» **How to complete this task**:
Quote only the span from the first line of the entries to the line containing "camera: 140 degrees left, 30 degrees up", both ends kept. Leave every picture out.

(Dataset entries)
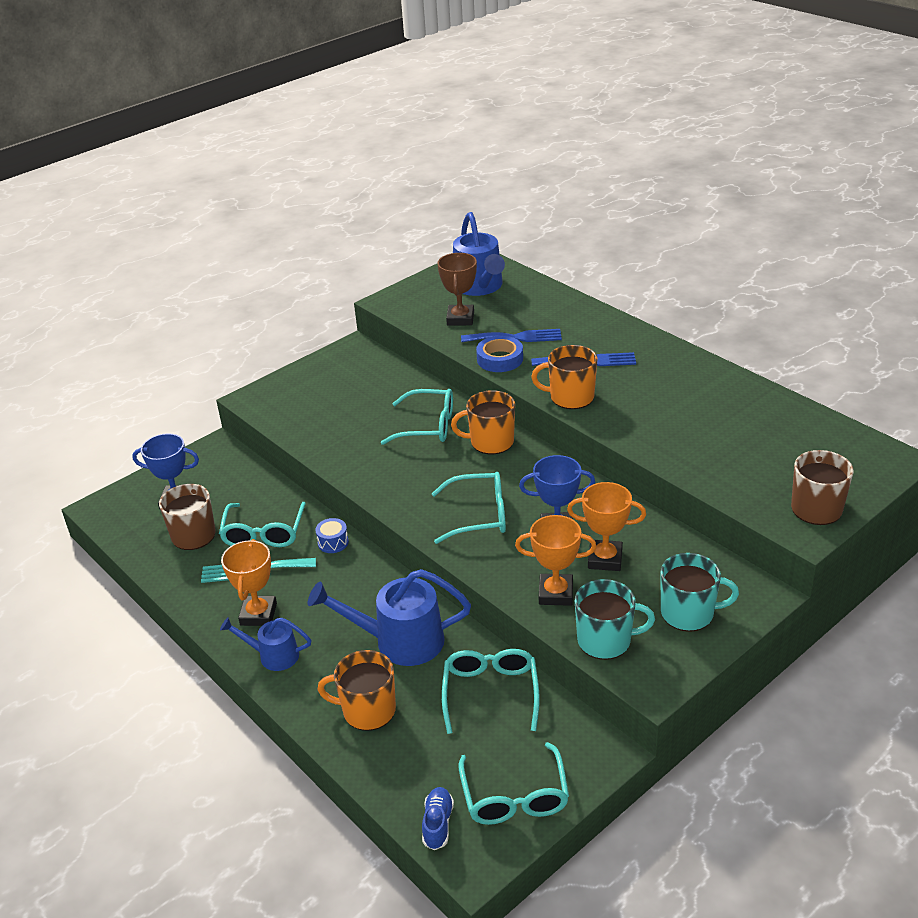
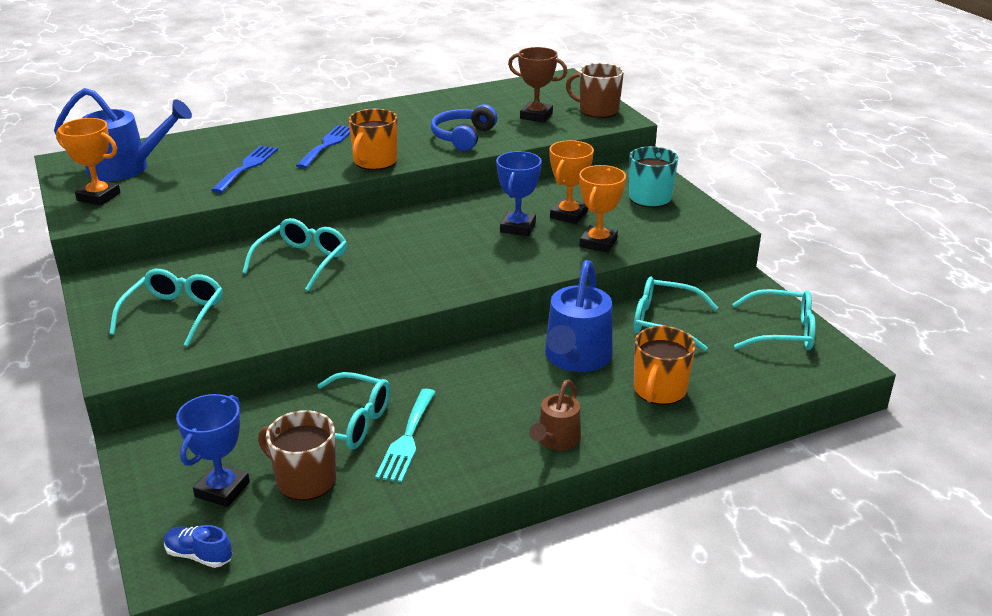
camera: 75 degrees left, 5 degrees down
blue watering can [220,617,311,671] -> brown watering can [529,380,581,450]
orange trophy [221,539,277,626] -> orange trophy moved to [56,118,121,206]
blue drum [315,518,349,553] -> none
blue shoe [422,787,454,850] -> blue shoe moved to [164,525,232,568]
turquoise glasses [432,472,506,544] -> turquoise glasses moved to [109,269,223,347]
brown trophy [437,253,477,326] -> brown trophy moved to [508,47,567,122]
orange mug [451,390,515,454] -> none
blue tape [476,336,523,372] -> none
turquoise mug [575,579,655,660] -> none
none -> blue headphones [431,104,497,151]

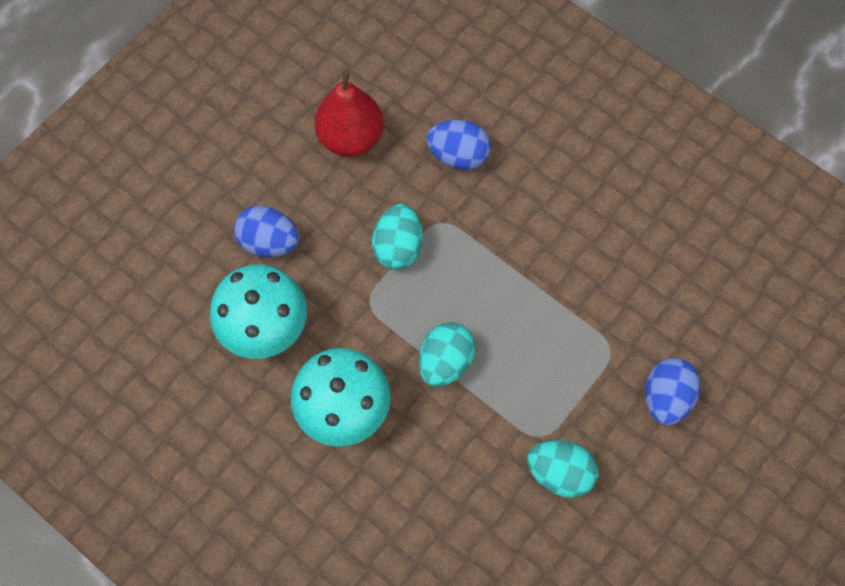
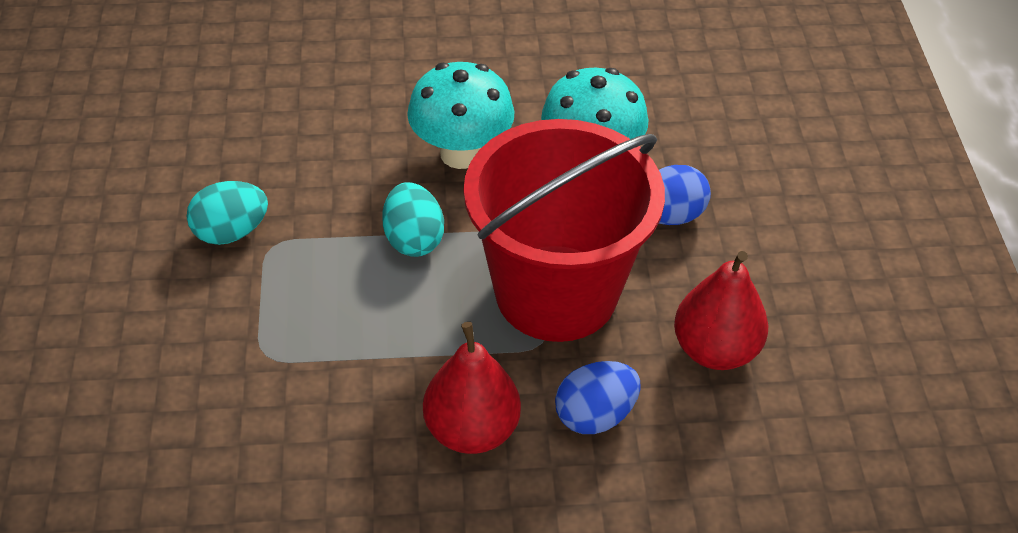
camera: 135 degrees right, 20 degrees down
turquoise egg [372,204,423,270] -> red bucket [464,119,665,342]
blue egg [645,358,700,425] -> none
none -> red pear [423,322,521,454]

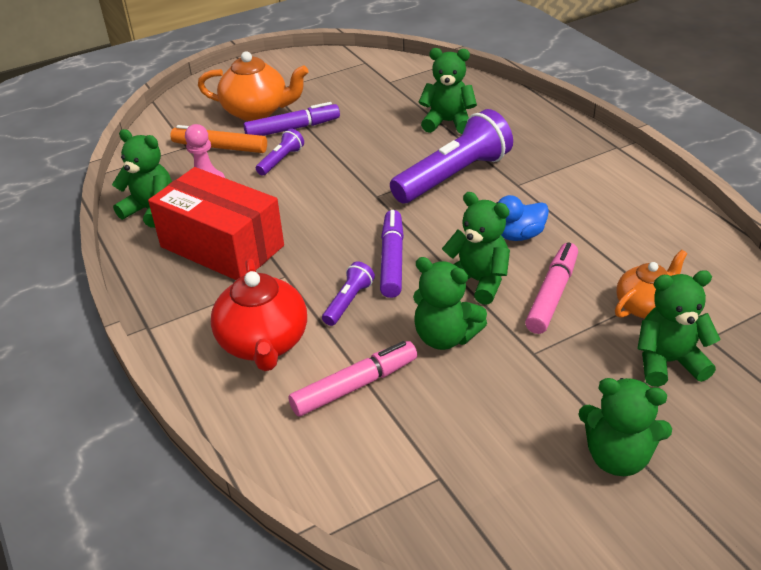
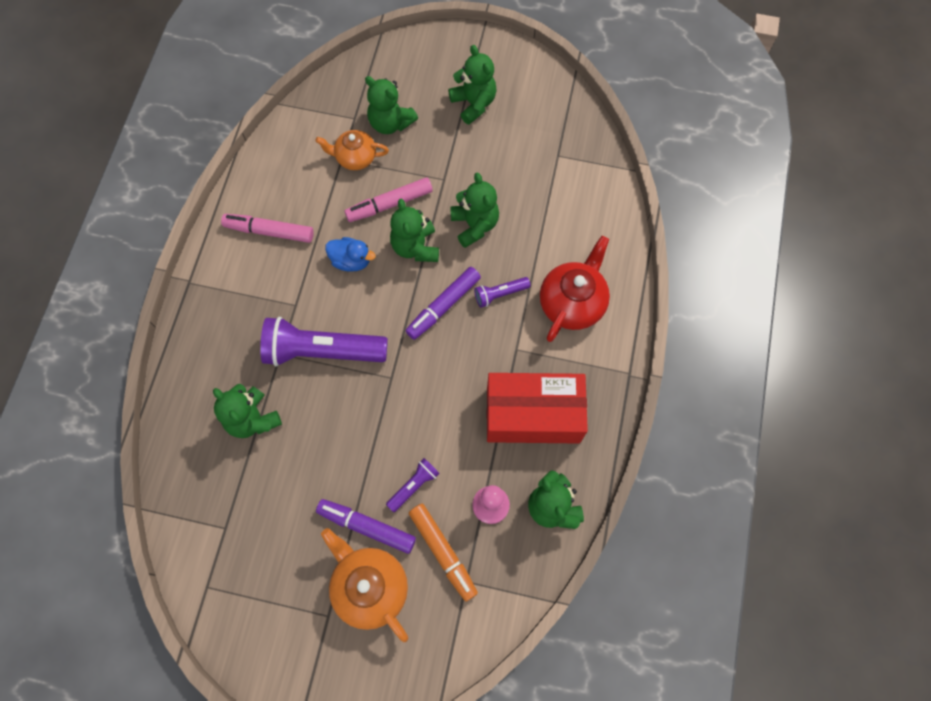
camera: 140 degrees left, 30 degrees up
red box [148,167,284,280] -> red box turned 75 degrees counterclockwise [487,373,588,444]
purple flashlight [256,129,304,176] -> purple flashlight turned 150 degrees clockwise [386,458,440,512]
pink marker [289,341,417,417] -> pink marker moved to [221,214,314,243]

» **The completed task**:
camera: 75 degrees left, 5 degrees down
blue watering can [220,617,311,671] -> brown watering can [529,380,581,450]
orange trophy [221,539,277,626] -> orange trophy moved to [56,118,121,206]
blue drum [315,518,349,553] -> none
blue shoe [422,787,454,850] -> blue shoe moved to [164,525,232,568]
turquoise glasses [432,472,506,544] -> turquoise glasses moved to [109,269,223,347]
brown trophy [437,253,477,326] -> brown trophy moved to [508,47,567,122]
orange mug [451,390,515,454] -> none
blue tape [476,336,523,372] -> none
turquoise mug [575,579,655,660] -> none
none -> blue headphones [431,104,497,151]

camera: 135 degrees right, 20 degrees down
turquoise egg [372,204,423,270] -> red bucket [464,119,665,342]
blue egg [645,358,700,425] -> none
none -> red pear [423,322,521,454]

camera: 140 degrees left, 30 degrees up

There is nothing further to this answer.